(Content revision data)
--- START ---

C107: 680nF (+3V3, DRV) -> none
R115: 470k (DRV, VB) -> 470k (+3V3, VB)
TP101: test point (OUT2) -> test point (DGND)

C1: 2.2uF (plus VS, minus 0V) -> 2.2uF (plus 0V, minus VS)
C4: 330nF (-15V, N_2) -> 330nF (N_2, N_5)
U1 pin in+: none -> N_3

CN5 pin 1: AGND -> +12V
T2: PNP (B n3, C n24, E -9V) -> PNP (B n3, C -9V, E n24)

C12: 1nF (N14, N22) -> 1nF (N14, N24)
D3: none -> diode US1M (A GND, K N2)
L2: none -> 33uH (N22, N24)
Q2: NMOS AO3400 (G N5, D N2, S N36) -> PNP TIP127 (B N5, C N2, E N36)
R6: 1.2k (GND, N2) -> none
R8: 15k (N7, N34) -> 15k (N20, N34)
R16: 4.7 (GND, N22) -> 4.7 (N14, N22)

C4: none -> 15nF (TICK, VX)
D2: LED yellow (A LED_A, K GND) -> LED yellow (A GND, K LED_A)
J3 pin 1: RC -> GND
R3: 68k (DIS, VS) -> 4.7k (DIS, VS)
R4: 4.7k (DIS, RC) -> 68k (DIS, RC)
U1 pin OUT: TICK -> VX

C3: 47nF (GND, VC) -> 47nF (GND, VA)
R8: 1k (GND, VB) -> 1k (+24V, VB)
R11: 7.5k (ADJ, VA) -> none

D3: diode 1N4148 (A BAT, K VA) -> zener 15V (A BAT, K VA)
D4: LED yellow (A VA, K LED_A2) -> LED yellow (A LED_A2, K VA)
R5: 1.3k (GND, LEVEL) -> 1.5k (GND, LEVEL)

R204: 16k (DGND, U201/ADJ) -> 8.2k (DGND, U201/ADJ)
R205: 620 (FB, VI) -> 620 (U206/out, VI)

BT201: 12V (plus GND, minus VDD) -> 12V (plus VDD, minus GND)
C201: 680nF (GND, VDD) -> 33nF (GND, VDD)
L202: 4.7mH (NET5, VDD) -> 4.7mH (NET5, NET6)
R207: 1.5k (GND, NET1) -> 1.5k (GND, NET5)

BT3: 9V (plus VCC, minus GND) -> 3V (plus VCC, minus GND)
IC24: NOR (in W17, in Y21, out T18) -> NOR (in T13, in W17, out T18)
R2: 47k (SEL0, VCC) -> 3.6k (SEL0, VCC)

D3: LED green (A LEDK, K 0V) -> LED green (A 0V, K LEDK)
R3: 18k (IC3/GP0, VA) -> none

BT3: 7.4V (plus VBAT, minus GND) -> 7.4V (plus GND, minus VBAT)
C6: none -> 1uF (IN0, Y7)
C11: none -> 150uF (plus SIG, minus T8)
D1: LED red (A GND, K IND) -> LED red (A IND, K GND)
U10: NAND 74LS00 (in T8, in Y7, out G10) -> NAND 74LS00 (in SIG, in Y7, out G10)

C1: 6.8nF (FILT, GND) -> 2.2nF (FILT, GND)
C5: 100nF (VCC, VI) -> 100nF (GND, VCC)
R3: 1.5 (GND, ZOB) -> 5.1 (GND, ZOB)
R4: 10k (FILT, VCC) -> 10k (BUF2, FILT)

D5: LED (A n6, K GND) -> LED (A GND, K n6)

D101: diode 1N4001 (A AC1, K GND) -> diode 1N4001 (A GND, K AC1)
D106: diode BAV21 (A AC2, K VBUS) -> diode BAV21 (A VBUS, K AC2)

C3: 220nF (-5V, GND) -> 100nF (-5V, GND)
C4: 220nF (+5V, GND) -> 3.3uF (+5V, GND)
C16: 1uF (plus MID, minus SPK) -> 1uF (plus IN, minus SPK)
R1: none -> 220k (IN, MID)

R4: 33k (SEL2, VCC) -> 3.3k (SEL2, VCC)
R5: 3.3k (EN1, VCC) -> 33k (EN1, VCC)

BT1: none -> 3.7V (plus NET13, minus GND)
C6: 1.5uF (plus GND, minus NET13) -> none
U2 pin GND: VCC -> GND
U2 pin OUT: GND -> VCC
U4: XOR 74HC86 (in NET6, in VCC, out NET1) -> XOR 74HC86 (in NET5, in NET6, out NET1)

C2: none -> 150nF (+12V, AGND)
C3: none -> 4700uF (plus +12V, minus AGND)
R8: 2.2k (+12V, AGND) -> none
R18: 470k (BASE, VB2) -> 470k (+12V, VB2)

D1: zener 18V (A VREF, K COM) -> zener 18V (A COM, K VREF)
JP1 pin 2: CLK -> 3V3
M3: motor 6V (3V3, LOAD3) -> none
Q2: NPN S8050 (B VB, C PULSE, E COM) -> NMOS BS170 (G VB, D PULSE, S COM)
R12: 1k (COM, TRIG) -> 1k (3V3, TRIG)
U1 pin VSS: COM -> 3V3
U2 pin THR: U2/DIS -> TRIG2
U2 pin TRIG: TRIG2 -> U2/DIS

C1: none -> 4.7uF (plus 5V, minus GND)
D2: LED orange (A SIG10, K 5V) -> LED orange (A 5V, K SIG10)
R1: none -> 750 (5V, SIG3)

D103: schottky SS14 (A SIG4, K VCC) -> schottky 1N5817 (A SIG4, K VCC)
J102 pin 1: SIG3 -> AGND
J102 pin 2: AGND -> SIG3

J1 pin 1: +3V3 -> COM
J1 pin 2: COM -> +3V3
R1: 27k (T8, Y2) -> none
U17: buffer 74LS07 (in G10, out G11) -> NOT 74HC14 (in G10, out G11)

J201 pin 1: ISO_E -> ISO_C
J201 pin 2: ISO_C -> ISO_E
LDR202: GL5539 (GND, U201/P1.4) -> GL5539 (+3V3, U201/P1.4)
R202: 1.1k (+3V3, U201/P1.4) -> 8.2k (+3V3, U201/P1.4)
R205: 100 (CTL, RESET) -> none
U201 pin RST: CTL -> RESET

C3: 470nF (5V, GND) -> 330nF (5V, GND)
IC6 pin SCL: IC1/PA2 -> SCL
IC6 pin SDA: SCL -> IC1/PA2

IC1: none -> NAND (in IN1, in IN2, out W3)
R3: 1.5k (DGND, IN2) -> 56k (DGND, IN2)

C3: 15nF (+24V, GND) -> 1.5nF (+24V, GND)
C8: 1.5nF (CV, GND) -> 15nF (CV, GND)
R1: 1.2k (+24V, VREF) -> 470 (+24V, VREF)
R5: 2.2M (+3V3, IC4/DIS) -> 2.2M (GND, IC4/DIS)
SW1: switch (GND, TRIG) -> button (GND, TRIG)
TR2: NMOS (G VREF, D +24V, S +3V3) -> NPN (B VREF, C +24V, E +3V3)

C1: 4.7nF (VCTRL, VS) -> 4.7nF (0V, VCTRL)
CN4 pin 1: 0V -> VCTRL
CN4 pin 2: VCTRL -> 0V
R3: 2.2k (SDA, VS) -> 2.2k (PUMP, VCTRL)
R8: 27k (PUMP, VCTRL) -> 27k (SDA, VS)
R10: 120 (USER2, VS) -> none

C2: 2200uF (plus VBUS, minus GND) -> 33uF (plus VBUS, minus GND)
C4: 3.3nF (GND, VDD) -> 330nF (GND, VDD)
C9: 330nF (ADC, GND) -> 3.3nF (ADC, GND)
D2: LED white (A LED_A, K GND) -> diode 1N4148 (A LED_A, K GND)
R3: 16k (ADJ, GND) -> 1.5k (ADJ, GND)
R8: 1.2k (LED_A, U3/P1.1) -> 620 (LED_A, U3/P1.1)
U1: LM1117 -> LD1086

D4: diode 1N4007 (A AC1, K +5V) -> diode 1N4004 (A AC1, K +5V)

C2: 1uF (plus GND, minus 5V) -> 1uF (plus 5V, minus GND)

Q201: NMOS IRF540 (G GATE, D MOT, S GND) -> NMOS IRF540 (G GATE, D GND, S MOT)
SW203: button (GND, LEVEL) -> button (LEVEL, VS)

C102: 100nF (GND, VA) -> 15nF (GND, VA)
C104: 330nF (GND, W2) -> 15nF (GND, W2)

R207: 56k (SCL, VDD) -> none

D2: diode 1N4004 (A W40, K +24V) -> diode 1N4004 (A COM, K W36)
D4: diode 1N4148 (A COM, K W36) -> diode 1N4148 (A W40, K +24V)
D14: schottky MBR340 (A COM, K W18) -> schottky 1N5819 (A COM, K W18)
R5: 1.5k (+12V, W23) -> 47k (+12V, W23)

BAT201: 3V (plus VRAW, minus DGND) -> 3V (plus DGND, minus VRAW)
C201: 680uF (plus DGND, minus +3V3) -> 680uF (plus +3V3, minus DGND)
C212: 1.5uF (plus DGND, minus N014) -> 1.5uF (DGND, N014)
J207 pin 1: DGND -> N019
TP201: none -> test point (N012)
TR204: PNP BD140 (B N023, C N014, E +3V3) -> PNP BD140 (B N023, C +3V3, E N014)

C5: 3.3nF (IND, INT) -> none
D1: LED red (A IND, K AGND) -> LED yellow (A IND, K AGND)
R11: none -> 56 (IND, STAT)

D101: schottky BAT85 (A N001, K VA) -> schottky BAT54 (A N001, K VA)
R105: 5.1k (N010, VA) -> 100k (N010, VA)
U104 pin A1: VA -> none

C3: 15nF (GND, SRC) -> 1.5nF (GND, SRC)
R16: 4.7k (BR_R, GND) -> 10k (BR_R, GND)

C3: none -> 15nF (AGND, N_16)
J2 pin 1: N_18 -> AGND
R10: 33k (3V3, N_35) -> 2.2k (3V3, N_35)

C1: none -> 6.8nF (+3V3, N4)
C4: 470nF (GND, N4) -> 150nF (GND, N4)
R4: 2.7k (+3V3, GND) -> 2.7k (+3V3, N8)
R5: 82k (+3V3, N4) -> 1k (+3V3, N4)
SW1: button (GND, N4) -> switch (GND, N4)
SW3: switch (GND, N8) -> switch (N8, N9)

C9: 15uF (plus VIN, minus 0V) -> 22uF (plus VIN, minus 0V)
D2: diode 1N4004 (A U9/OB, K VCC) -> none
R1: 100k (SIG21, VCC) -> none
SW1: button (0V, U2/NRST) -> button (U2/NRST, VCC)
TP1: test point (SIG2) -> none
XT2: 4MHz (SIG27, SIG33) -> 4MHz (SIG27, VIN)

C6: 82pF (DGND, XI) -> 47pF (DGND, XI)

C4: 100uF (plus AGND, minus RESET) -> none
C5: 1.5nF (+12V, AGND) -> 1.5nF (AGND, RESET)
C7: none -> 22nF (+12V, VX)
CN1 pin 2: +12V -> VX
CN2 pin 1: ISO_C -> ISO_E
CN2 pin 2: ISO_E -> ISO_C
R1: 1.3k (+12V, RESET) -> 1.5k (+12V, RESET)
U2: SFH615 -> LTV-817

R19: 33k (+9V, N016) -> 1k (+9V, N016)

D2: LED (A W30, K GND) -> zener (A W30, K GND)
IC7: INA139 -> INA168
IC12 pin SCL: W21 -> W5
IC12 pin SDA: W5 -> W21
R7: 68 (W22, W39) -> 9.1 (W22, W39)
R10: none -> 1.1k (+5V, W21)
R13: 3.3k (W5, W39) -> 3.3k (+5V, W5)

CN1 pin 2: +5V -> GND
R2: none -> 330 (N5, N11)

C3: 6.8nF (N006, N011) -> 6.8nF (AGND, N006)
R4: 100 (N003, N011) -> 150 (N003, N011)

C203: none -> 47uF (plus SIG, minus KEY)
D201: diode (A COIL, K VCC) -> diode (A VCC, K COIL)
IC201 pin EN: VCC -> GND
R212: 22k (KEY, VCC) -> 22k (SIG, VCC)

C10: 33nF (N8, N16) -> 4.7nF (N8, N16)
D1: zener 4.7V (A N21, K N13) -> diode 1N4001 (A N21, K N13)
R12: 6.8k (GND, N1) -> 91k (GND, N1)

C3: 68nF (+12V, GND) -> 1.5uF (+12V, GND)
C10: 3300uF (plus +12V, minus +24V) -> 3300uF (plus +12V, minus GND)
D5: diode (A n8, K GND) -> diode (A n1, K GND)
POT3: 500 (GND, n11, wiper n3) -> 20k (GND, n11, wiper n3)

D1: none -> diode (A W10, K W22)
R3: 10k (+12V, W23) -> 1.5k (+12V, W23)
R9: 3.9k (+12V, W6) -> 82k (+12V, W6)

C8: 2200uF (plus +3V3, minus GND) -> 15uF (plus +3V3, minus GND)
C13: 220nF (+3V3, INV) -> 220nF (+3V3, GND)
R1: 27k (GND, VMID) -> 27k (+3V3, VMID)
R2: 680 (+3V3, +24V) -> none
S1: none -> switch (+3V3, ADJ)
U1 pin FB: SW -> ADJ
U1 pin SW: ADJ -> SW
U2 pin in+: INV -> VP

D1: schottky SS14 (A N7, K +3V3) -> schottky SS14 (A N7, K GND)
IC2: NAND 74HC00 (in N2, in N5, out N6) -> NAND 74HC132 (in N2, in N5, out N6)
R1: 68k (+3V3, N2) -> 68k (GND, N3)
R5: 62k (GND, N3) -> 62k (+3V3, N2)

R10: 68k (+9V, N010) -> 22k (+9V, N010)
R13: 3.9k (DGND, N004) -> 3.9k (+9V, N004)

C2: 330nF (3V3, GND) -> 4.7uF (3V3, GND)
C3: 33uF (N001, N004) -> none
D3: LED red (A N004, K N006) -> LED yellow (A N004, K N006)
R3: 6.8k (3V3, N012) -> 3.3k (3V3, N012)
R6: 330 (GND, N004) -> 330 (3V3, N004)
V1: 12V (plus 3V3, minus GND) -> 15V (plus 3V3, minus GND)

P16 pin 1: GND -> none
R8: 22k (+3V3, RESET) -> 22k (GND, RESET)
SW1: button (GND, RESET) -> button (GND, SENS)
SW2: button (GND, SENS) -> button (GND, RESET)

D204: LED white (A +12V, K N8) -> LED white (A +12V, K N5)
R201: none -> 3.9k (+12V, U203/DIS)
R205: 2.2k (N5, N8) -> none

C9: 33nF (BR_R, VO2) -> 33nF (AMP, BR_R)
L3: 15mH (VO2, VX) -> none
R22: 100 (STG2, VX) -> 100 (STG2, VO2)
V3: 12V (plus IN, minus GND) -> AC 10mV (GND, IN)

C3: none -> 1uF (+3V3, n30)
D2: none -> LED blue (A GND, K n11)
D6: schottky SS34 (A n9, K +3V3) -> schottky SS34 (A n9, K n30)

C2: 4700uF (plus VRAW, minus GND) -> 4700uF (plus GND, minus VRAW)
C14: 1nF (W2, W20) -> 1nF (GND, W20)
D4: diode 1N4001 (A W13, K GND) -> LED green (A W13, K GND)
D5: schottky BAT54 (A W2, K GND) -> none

--- END ---

Reply with a lone number, the count of lines in the data that include the string "NMOS".

◆ RESULT FOR THIS EXERCISE:
4